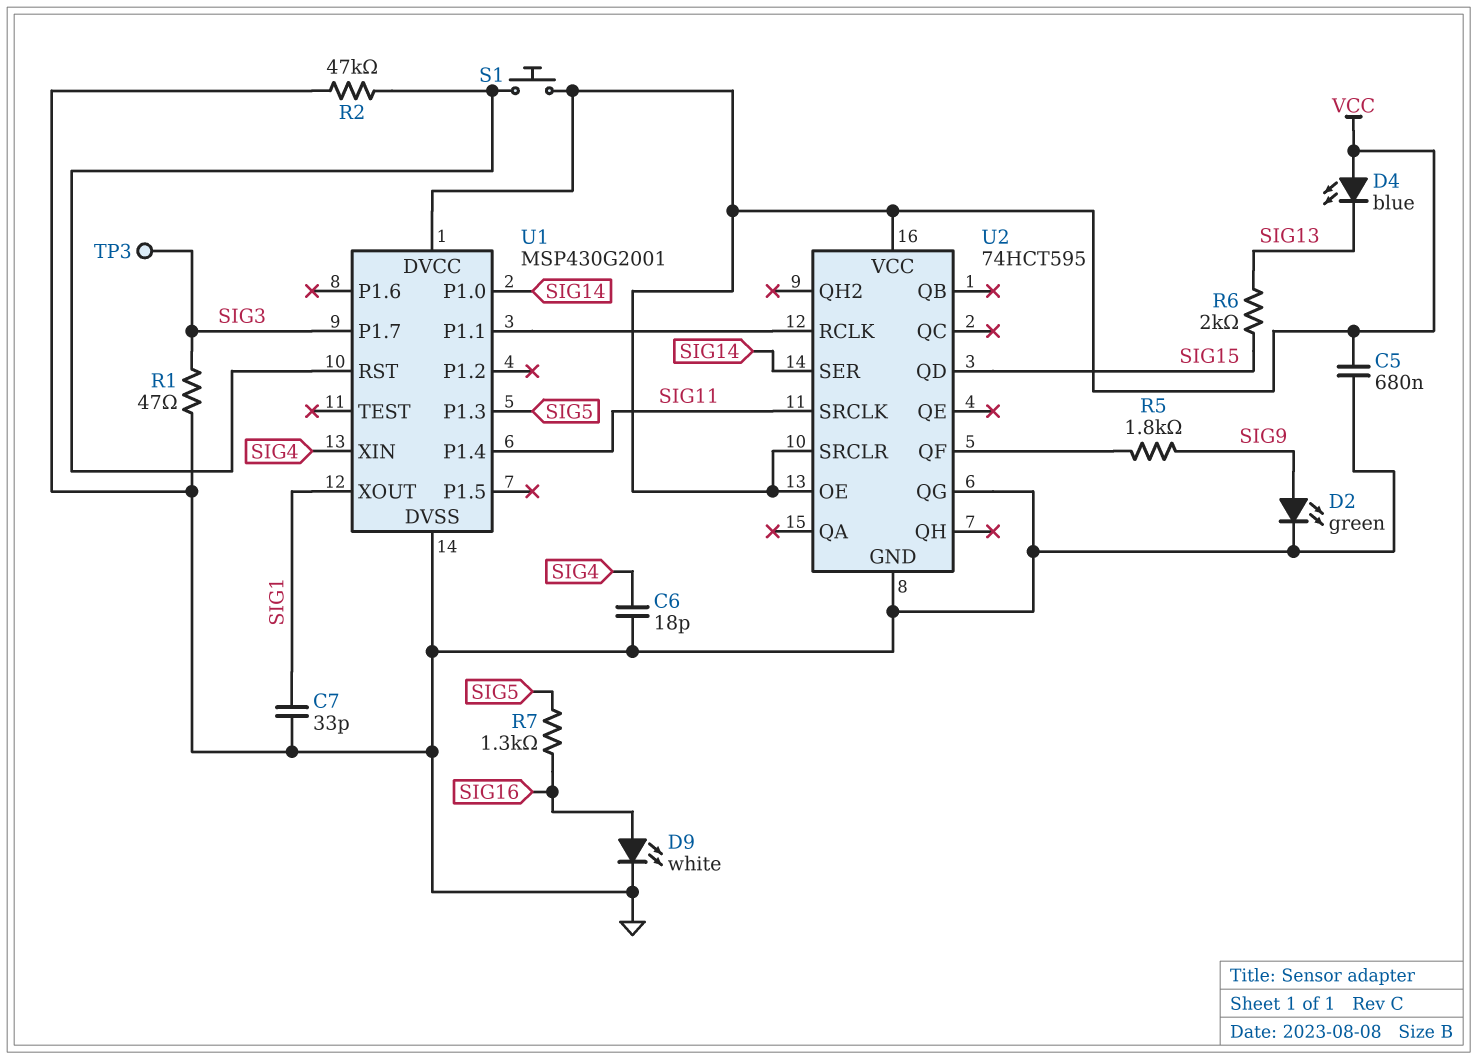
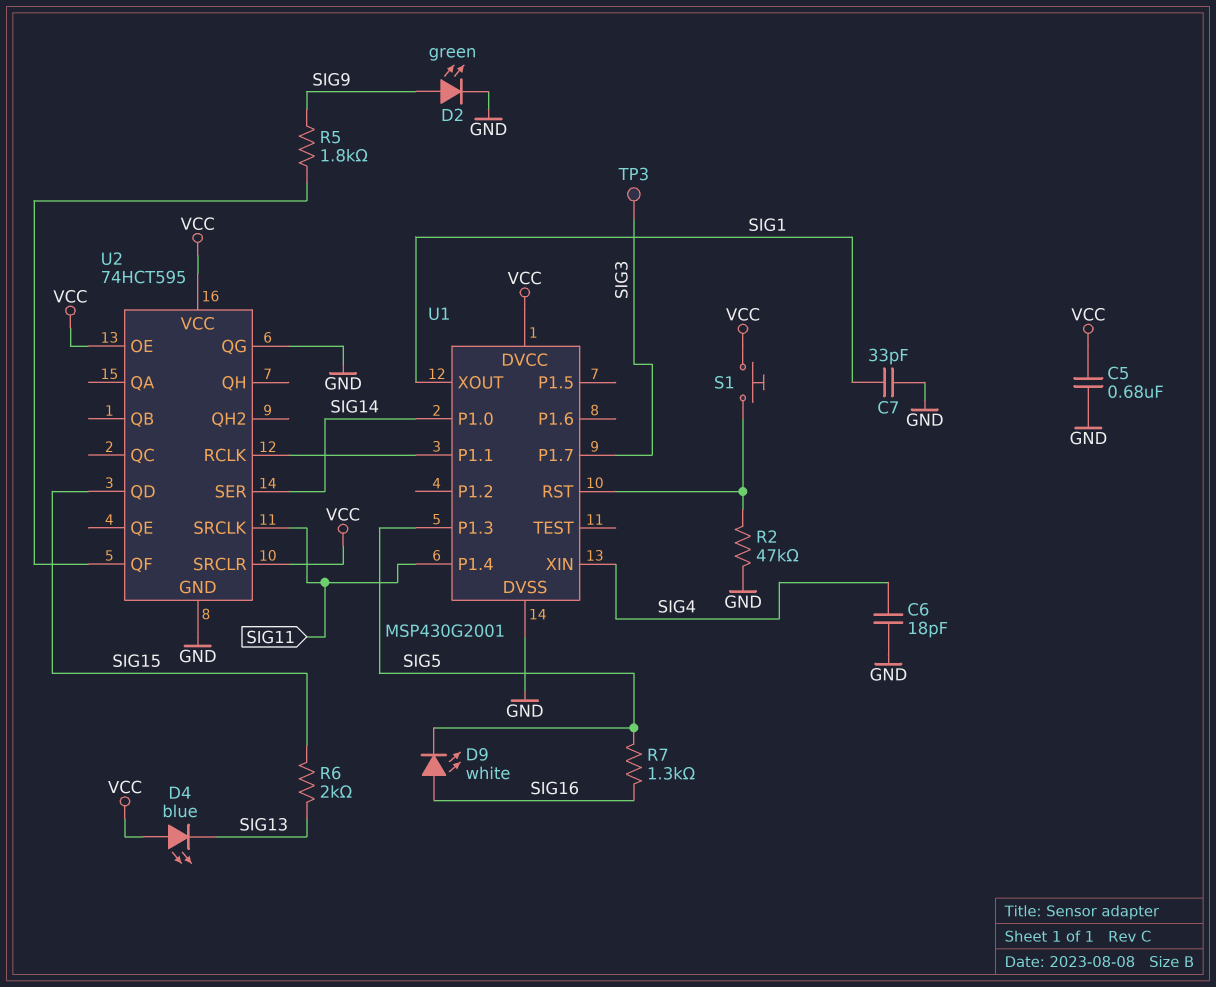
D9: LED white (A SIG16, K GND) -> LED white (A SIG16, K SIG5)
R1: 47 (GND, SIG3) -> none

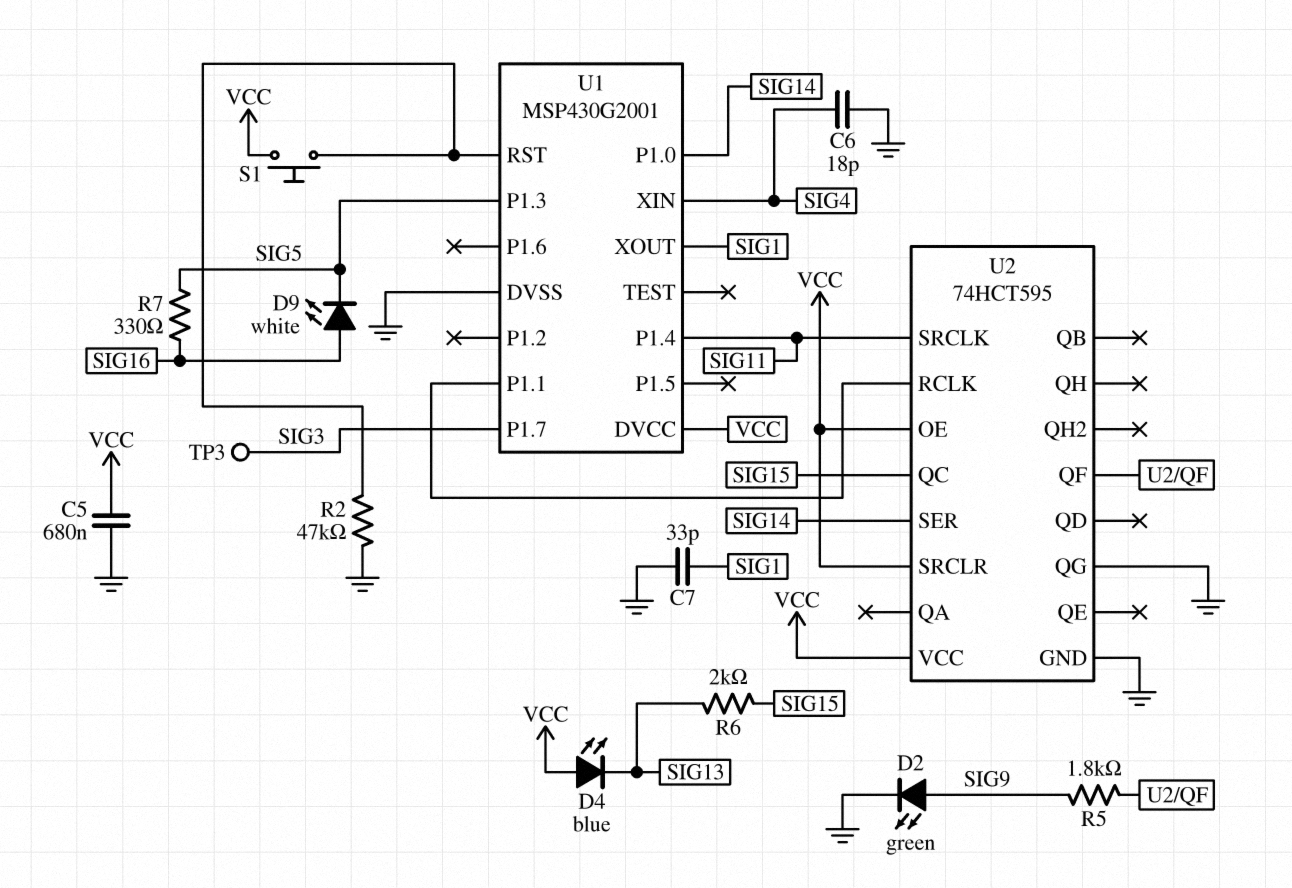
R7: 1.3k (SIG5, SIG16) -> 330 (SIG5, SIG16)
U2 pin QC: none -> SIG15
U2 pin QD: SIG15 -> none

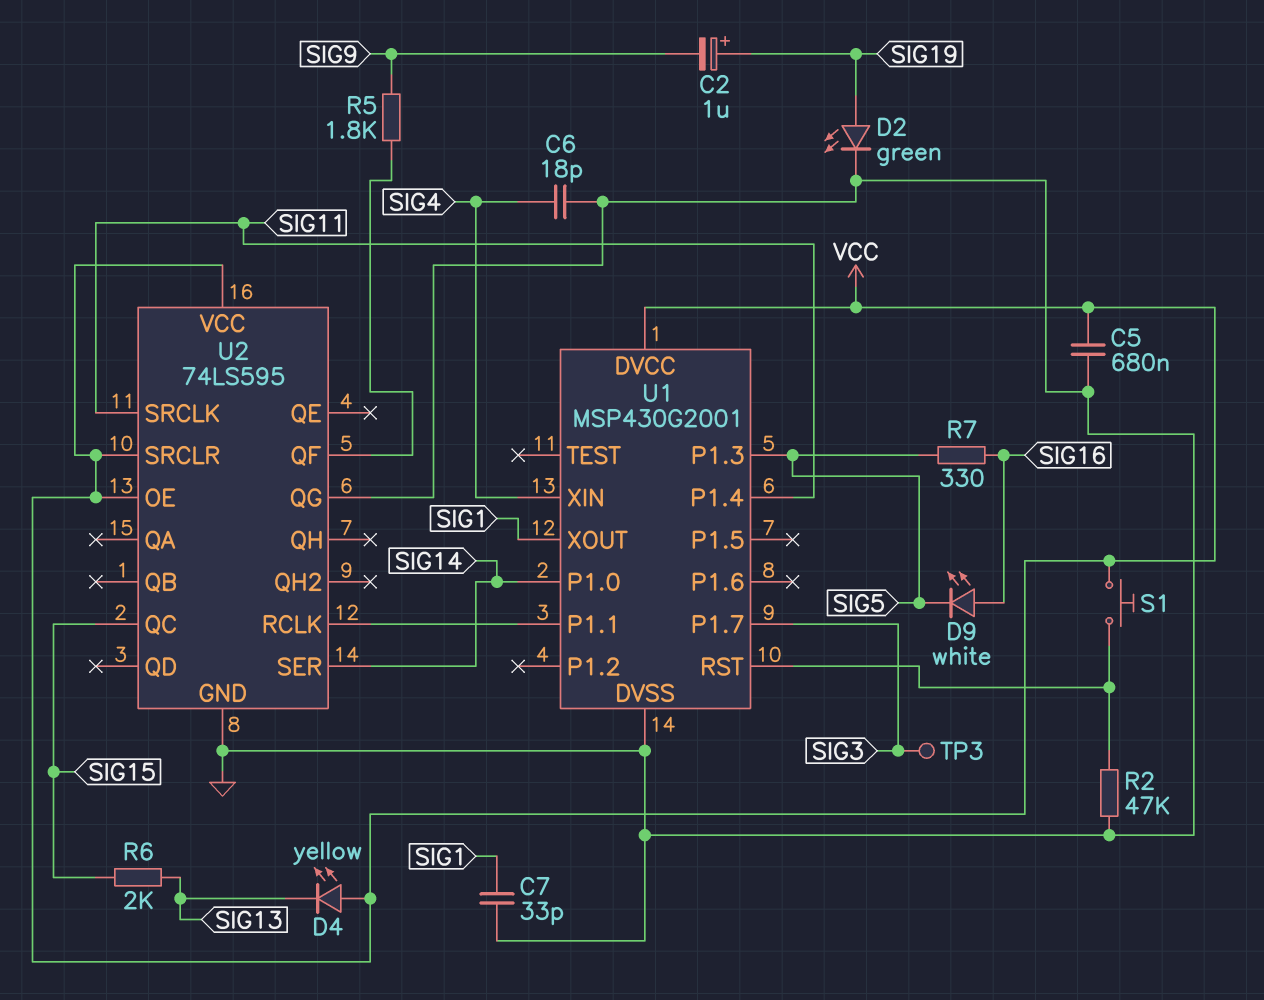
C2: none -> 1uF (plus SIG19, minus SIG9)
D2: LED green (A SIG9, K GND) -> LED green (A SIG19, K GND)
D4: LED blue (A VCC, K SIG13) -> LED yellow (A VCC, K SIG13)
U2: 74HCT595 -> 74LS595

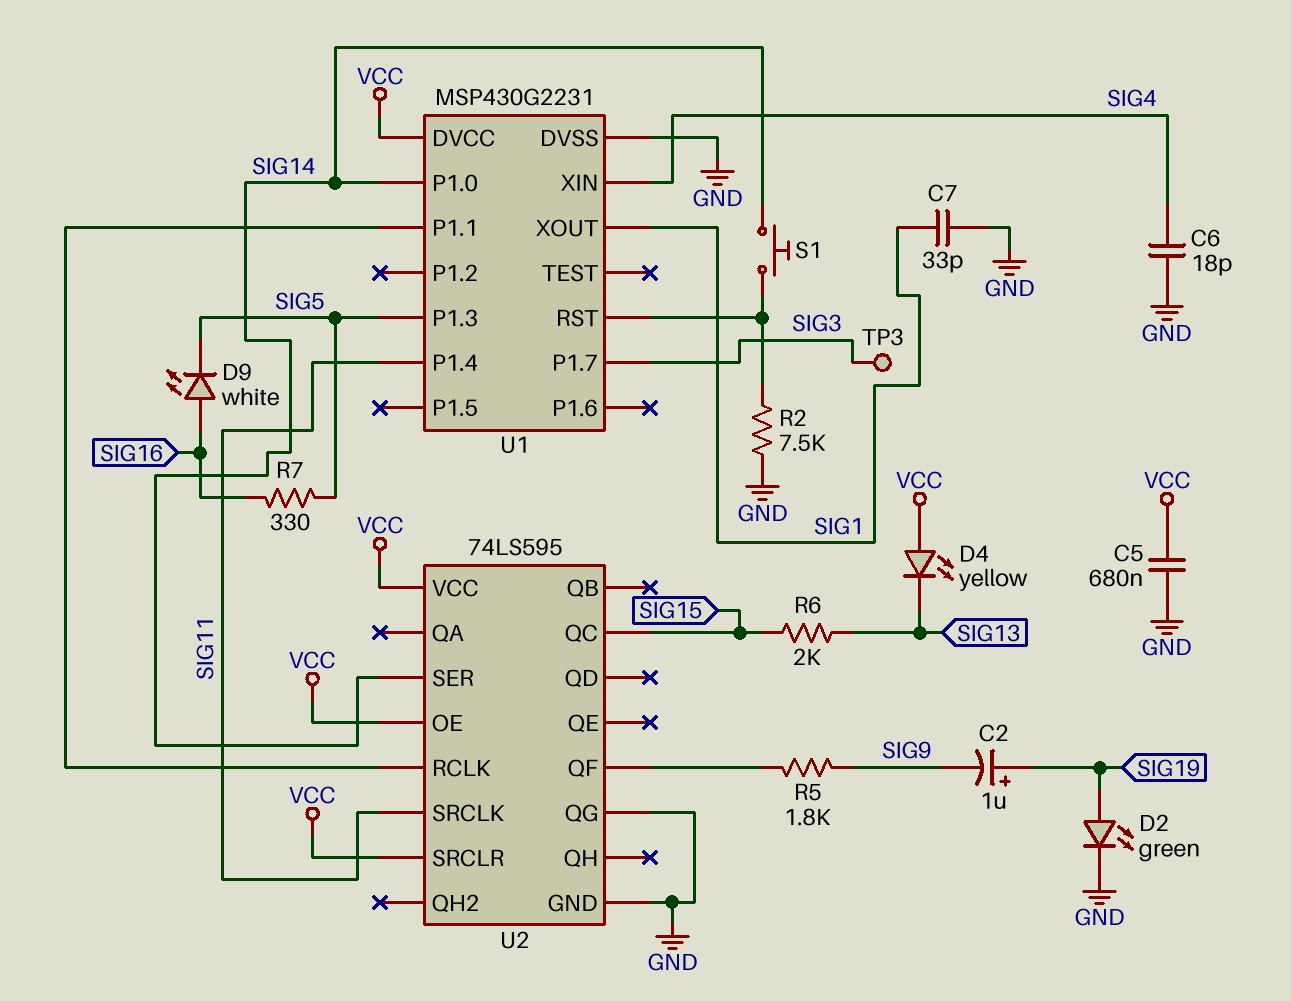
R2: 47k (GND, U1/RST) -> 7.5k (GND, U1/RST)
S1: button (U1/RST, VCC) -> button (SIG14, U1/RST)
U1: MSP430G2001 -> MSP430G2231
* * *
## EXERCISE INSTRUCTIONS
Whenever a line of the data holds the string "none", pick that line out.

## RESPONSE TO THIS EXERCISE
R1: 47 (GND, SIG3) -> none
U2 pin QC: none -> SIG15
U2 pin QD: SIG15 -> none
C2: none -> 1uF (plus SIG19, minus SIG9)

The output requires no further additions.